→ Exercise:
At the line containing "- spun: teapot", begin an exact copy, and continue through the last line of the entries below. Leave out any pictures.

→ Study material:
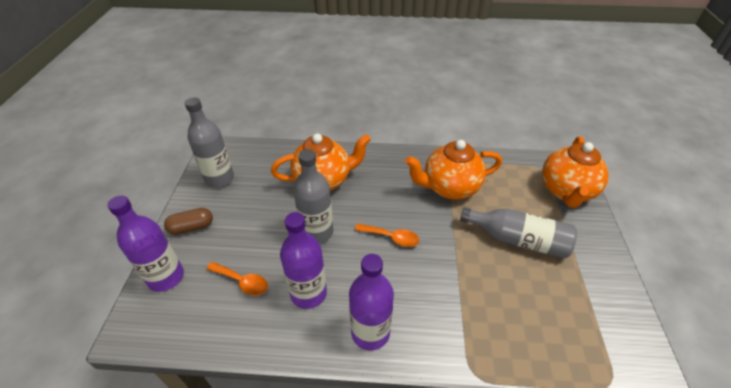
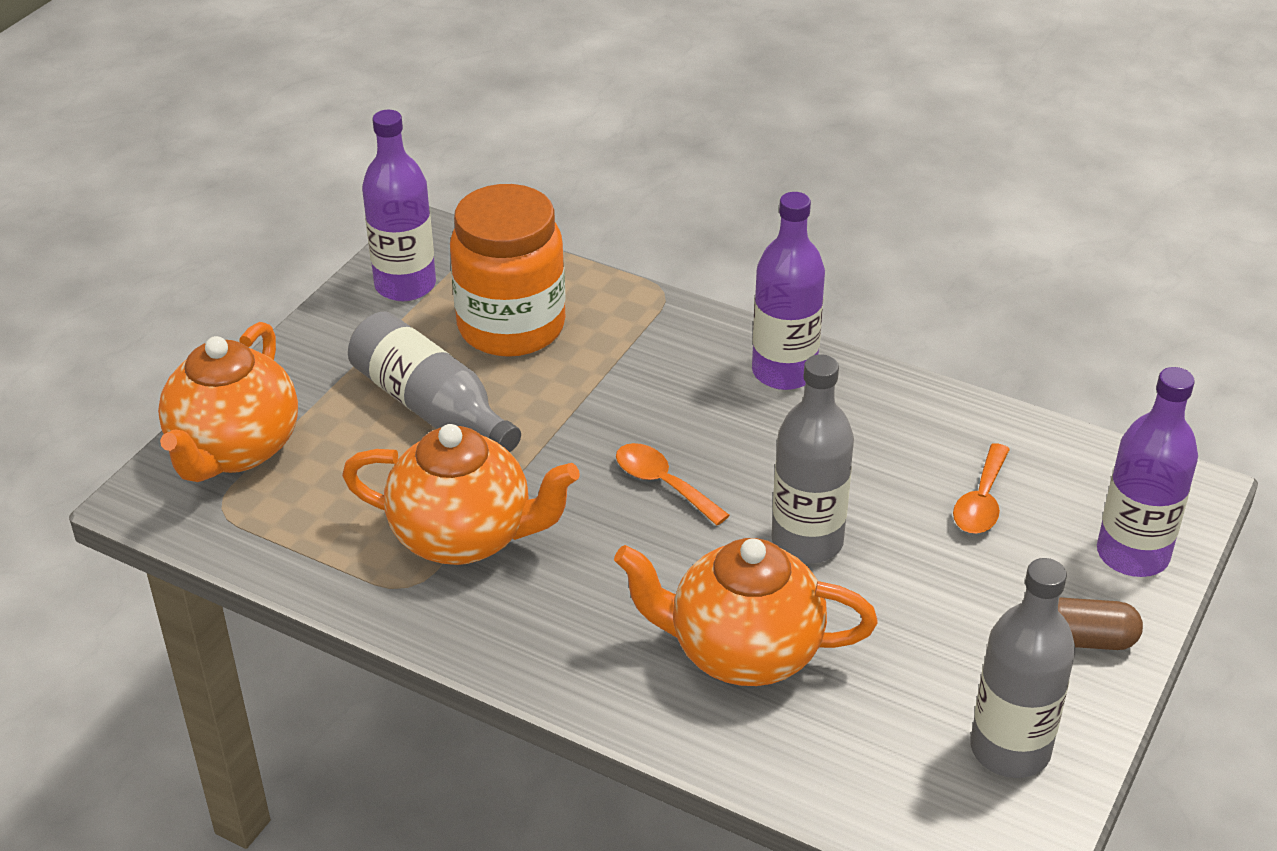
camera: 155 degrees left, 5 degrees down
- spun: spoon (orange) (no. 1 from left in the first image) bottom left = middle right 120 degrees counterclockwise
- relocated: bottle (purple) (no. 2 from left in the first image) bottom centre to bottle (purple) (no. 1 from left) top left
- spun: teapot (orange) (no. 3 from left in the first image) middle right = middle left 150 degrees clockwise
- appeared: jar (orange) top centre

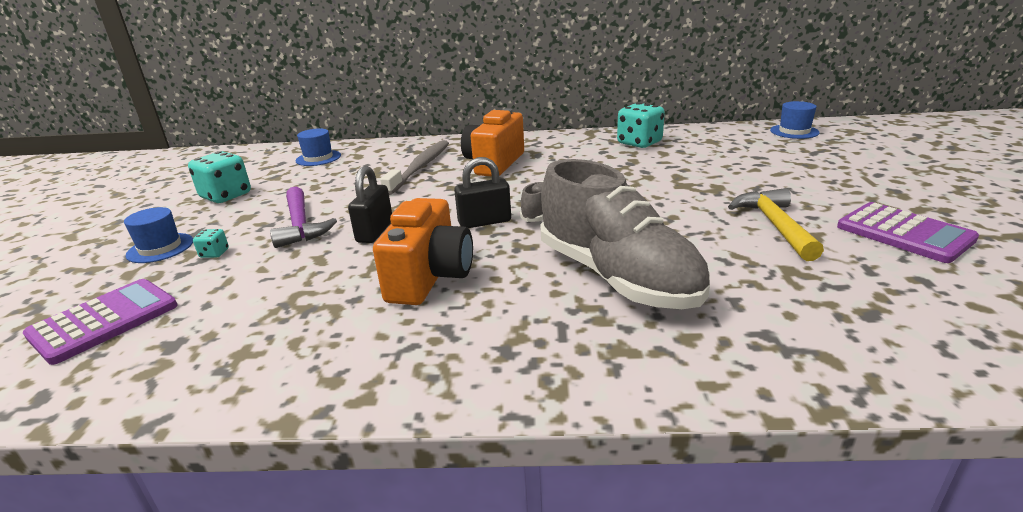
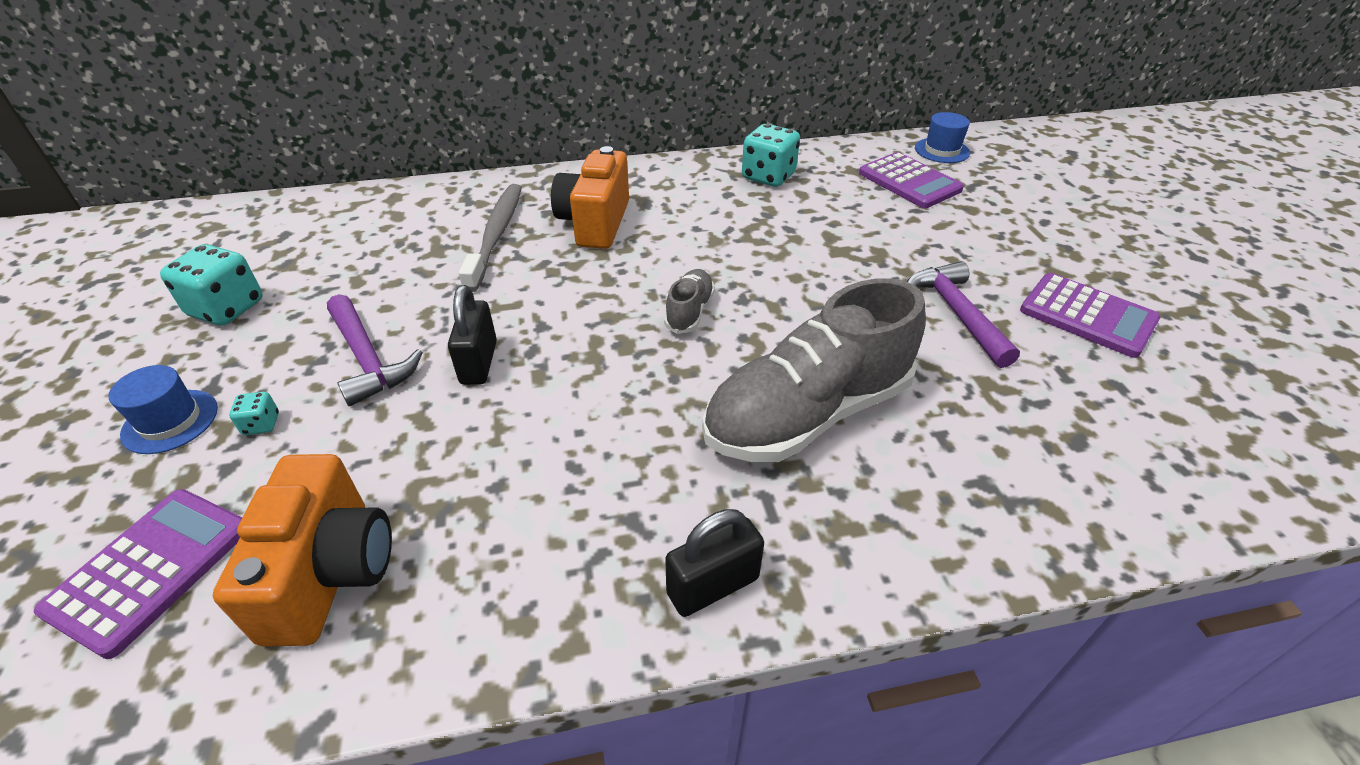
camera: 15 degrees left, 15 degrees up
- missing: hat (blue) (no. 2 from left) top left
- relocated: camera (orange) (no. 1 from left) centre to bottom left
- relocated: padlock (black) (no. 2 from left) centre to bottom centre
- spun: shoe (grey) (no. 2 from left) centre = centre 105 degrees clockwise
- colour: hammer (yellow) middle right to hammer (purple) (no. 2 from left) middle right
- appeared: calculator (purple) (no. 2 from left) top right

→ Expected answer:
- spun: teapot (orange) (no. 3 from left in the first image) middle right = middle left 150 degrees clockwise
- appeared: jar (orange) top centre

camera: 15 degrees left, 15 degrees up
- missing: hat (blue) (no. 2 from left) top left
- relocated: camera (orange) (no. 1 from left) centre to bottom left
- relocated: padlock (black) (no. 2 from left) centre to bottom centre
- spun: shoe (grey) (no. 2 from left) centre = centre 105 degrees clockwise
- colour: hammer (yellow) middle right to hammer (purple) (no. 2 from left) middle right
- appeared: calculator (purple) (no. 2 from left) top right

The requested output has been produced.